> **Task instructions**
Please copy the material under this line exactly, keeping every line.

-*-

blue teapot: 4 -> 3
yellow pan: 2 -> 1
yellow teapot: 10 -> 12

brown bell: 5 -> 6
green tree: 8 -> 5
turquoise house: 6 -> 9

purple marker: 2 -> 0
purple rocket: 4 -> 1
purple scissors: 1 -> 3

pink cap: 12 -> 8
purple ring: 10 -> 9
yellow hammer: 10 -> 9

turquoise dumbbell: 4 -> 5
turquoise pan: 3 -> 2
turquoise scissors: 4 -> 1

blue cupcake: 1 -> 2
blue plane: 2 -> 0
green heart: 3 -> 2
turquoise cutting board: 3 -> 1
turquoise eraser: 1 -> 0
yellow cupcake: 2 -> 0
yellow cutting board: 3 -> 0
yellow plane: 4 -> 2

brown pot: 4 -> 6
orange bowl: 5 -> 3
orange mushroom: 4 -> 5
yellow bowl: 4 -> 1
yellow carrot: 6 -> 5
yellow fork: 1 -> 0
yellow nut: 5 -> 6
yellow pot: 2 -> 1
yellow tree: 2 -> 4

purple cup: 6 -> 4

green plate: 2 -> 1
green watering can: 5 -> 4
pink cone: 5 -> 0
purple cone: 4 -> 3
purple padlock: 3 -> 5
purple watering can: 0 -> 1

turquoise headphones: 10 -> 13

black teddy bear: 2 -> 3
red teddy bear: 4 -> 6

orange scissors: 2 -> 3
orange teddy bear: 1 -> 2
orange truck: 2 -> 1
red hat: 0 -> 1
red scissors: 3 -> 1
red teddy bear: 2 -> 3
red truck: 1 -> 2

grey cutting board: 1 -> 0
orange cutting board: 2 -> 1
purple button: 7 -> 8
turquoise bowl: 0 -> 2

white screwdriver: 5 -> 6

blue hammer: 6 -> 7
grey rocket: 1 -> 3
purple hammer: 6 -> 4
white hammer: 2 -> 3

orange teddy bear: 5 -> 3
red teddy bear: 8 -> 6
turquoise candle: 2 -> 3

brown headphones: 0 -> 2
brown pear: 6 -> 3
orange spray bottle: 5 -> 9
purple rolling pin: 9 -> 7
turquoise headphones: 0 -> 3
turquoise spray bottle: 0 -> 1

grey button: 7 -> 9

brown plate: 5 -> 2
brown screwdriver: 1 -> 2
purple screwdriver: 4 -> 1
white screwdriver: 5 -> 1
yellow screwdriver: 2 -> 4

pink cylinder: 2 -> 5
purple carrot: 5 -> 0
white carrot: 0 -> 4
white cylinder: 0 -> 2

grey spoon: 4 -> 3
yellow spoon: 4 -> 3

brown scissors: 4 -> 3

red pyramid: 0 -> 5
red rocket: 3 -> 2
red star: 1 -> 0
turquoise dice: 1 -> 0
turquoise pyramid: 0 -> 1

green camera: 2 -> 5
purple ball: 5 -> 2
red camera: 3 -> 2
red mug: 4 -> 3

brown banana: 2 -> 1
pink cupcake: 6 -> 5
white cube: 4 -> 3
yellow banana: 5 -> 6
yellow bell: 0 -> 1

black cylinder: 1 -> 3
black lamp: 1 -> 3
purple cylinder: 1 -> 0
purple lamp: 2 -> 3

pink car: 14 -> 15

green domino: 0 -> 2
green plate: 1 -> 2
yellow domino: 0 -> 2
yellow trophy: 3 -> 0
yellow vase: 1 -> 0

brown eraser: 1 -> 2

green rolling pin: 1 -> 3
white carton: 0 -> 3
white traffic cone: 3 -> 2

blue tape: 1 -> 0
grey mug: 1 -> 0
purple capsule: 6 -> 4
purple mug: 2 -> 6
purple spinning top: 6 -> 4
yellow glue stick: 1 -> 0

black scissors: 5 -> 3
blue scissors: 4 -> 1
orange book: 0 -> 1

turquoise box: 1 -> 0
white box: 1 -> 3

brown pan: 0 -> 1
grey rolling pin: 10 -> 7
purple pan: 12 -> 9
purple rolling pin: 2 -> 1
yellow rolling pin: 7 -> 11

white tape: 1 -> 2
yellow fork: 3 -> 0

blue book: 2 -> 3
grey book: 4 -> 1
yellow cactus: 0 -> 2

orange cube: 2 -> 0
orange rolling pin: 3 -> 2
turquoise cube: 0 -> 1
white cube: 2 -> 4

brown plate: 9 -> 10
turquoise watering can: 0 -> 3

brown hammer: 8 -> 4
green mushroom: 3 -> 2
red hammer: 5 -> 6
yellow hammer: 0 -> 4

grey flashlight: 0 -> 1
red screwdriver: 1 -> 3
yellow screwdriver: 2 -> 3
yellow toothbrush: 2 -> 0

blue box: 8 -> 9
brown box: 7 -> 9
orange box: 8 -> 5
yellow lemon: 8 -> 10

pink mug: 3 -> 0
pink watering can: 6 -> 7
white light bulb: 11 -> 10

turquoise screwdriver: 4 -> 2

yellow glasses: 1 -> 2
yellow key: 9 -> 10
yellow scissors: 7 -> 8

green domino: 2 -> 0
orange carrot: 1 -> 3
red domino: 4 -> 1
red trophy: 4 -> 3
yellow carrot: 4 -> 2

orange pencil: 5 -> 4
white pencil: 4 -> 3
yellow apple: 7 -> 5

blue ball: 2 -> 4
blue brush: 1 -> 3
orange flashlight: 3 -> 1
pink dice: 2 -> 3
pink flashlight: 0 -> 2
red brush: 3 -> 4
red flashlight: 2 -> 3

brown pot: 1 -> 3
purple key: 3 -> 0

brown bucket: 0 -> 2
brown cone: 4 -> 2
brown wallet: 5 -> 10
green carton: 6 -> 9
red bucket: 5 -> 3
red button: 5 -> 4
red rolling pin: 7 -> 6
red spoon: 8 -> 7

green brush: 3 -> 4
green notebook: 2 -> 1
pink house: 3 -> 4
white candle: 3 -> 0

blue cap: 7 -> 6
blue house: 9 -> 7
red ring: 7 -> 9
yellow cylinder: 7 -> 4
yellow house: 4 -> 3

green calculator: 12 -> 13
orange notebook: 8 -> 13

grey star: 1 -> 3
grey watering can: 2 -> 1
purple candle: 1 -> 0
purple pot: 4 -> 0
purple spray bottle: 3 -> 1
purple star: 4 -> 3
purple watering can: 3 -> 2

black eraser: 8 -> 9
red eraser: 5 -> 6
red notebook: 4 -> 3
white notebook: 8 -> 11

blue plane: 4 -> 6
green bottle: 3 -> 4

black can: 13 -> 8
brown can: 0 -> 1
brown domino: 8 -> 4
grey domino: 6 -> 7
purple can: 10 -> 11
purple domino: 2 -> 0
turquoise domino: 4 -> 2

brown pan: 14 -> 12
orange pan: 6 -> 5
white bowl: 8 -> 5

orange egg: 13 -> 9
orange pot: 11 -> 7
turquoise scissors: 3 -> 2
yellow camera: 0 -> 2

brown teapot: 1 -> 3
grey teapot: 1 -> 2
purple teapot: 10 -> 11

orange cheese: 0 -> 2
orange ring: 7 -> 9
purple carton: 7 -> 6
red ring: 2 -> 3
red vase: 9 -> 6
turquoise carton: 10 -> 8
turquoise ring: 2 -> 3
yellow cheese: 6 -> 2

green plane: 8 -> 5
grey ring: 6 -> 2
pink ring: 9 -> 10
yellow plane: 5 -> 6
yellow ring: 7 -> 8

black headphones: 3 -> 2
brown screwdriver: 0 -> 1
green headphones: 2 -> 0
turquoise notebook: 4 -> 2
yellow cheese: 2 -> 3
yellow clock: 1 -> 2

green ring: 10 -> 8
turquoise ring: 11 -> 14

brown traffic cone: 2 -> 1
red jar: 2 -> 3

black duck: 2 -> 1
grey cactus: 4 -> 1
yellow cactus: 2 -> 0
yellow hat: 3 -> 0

-*-

> **Answer section**
blue teapot: 4 -> 3
yellow pan: 2 -> 1
yellow teapot: 10 -> 12

brown bell: 5 -> 6
green tree: 8 -> 5
turquoise house: 6 -> 9

purple marker: 2 -> 0
purple rocket: 4 -> 1
purple scissors: 1 -> 3

pink cap: 12 -> 8
purple ring: 10 -> 9
yellow hammer: 10 -> 9

turquoise dumbbell: 4 -> 5
turquoise pan: 3 -> 2
turquoise scissors: 4 -> 1

blue cupcake: 1 -> 2
blue plane: 2 -> 0
green heart: 3 -> 2
turquoise cutting board: 3 -> 1
turquoise eraser: 1 -> 0
yellow cupcake: 2 -> 0
yellow cutting board: 3 -> 0
yellow plane: 4 -> 2

brown pot: 4 -> 6
orange bowl: 5 -> 3
orange mushroom: 4 -> 5
yellow bowl: 4 -> 1
yellow carrot: 6 -> 5
yellow fork: 1 -> 0
yellow nut: 5 -> 6
yellow pot: 2 -> 1
yellow tree: 2 -> 4

purple cup: 6 -> 4

green plate: 2 -> 1
green watering can: 5 -> 4
pink cone: 5 -> 0
purple cone: 4 -> 3
purple padlock: 3 -> 5
purple watering can: 0 -> 1

turquoise headphones: 10 -> 13

black teddy bear: 2 -> 3
red teddy bear: 4 -> 6

orange scissors: 2 -> 3
orange teddy bear: 1 -> 2
orange truck: 2 -> 1
red hat: 0 -> 1
red scissors: 3 -> 1
red teddy bear: 2 -> 3
red truck: 1 -> 2

grey cutting board: 1 -> 0
orange cutting board: 2 -> 1
purple button: 7 -> 8
turquoise bowl: 0 -> 2

white screwdriver: 5 -> 6

blue hammer: 6 -> 7
grey rocket: 1 -> 3
purple hammer: 6 -> 4
white hammer: 2 -> 3

orange teddy bear: 5 -> 3
red teddy bear: 8 -> 6
turquoise candle: 2 -> 3

brown headphones: 0 -> 2
brown pear: 6 -> 3
orange spray bottle: 5 -> 9
purple rolling pin: 9 -> 7
turquoise headphones: 0 -> 3
turquoise spray bottle: 0 -> 1

grey button: 7 -> 9

brown plate: 5 -> 2
brown screwdriver: 1 -> 2
purple screwdriver: 4 -> 1
white screwdriver: 5 -> 1
yellow screwdriver: 2 -> 4

pink cylinder: 2 -> 5
purple carrot: 5 -> 0
white carrot: 0 -> 4
white cylinder: 0 -> 2

grey spoon: 4 -> 3
yellow spoon: 4 -> 3

brown scissors: 4 -> 3

red pyramid: 0 -> 5
red rocket: 3 -> 2
red star: 1 -> 0
turquoise dice: 1 -> 0
turquoise pyramid: 0 -> 1

green camera: 2 -> 5
purple ball: 5 -> 2
red camera: 3 -> 2
red mug: 4 -> 3

brown banana: 2 -> 1
pink cupcake: 6 -> 5
white cube: 4 -> 3
yellow banana: 5 -> 6
yellow bell: 0 -> 1

black cylinder: 1 -> 3
black lamp: 1 -> 3
purple cylinder: 1 -> 0
purple lamp: 2 -> 3

pink car: 14 -> 15

green domino: 0 -> 2
green plate: 1 -> 2
yellow domino: 0 -> 2
yellow trophy: 3 -> 0
yellow vase: 1 -> 0

brown eraser: 1 -> 2

green rolling pin: 1 -> 3
white carton: 0 -> 3
white traffic cone: 3 -> 2

blue tape: 1 -> 0
grey mug: 1 -> 0
purple capsule: 6 -> 4
purple mug: 2 -> 6
purple spinning top: 6 -> 4
yellow glue stick: 1 -> 0

black scissors: 5 -> 3
blue scissors: 4 -> 1
orange book: 0 -> 1

turquoise box: 1 -> 0
white box: 1 -> 3

brown pan: 0 -> 1
grey rolling pin: 10 -> 7
purple pan: 12 -> 9
purple rolling pin: 2 -> 1
yellow rolling pin: 7 -> 11

white tape: 1 -> 2
yellow fork: 3 -> 0

blue book: 2 -> 3
grey book: 4 -> 1
yellow cactus: 0 -> 2

orange cube: 2 -> 0
orange rolling pin: 3 -> 2
turquoise cube: 0 -> 1
white cube: 2 -> 4

brown plate: 9 -> 10
turquoise watering can: 0 -> 3

brown hammer: 8 -> 4
green mushroom: 3 -> 2
red hammer: 5 -> 6
yellow hammer: 0 -> 4

grey flashlight: 0 -> 1
red screwdriver: 1 -> 3
yellow screwdriver: 2 -> 3
yellow toothbrush: 2 -> 0

blue box: 8 -> 9
brown box: 7 -> 9
orange box: 8 -> 5
yellow lemon: 8 -> 10

pink mug: 3 -> 0
pink watering can: 6 -> 7
white light bulb: 11 -> 10

turquoise screwdriver: 4 -> 2

yellow glasses: 1 -> 2
yellow key: 9 -> 10
yellow scissors: 7 -> 8

green domino: 2 -> 0
orange carrot: 1 -> 3
red domino: 4 -> 1
red trophy: 4 -> 3
yellow carrot: 4 -> 2

orange pencil: 5 -> 4
white pencil: 4 -> 3
yellow apple: 7 -> 5

blue ball: 2 -> 4
blue brush: 1 -> 3
orange flashlight: 3 -> 1
pink dice: 2 -> 3
pink flashlight: 0 -> 2
red brush: 3 -> 4
red flashlight: 2 -> 3

brown pot: 1 -> 3
purple key: 3 -> 0

brown bucket: 0 -> 2
brown cone: 4 -> 2
brown wallet: 5 -> 10
green carton: 6 -> 9
red bucket: 5 -> 3
red button: 5 -> 4
red rolling pin: 7 -> 6
red spoon: 8 -> 7

green brush: 3 -> 4
green notebook: 2 -> 1
pink house: 3 -> 4
white candle: 3 -> 0

blue cap: 7 -> 6
blue house: 9 -> 7
red ring: 7 -> 9
yellow cylinder: 7 -> 4
yellow house: 4 -> 3

green calculator: 12 -> 13
orange notebook: 8 -> 13

grey star: 1 -> 3
grey watering can: 2 -> 1
purple candle: 1 -> 0
purple pot: 4 -> 0
purple spray bottle: 3 -> 1
purple star: 4 -> 3
purple watering can: 3 -> 2

black eraser: 8 -> 9
red eraser: 5 -> 6
red notebook: 4 -> 3
white notebook: 8 -> 11

blue plane: 4 -> 6
green bottle: 3 -> 4

black can: 13 -> 8
brown can: 0 -> 1
brown domino: 8 -> 4
grey domino: 6 -> 7
purple can: 10 -> 11
purple domino: 2 -> 0
turquoise domino: 4 -> 2

brown pan: 14 -> 12
orange pan: 6 -> 5
white bowl: 8 -> 5

orange egg: 13 -> 9
orange pot: 11 -> 7
turquoise scissors: 3 -> 2
yellow camera: 0 -> 2

brown teapot: 1 -> 3
grey teapot: 1 -> 2
purple teapot: 10 -> 11

orange cheese: 0 -> 2
orange ring: 7 -> 9
purple carton: 7 -> 6
red ring: 2 -> 3
red vase: 9 -> 6
turquoise carton: 10 -> 8
turquoise ring: 2 -> 3
yellow cheese: 6 -> 2

green plane: 8 -> 5
grey ring: 6 -> 2
pink ring: 9 -> 10
yellow plane: 5 -> 6
yellow ring: 7 -> 8

black headphones: 3 -> 2
brown screwdriver: 0 -> 1
green headphones: 2 -> 0
turquoise notebook: 4 -> 2
yellow cheese: 2 -> 3
yellow clock: 1 -> 2

green ring: 10 -> 8
turquoise ring: 11 -> 14

brown traffic cone: 2 -> 1
red jar: 2 -> 3

black duck: 2 -> 1
grey cactus: 4 -> 1
yellow cactus: 2 -> 0
yellow hat: 3 -> 0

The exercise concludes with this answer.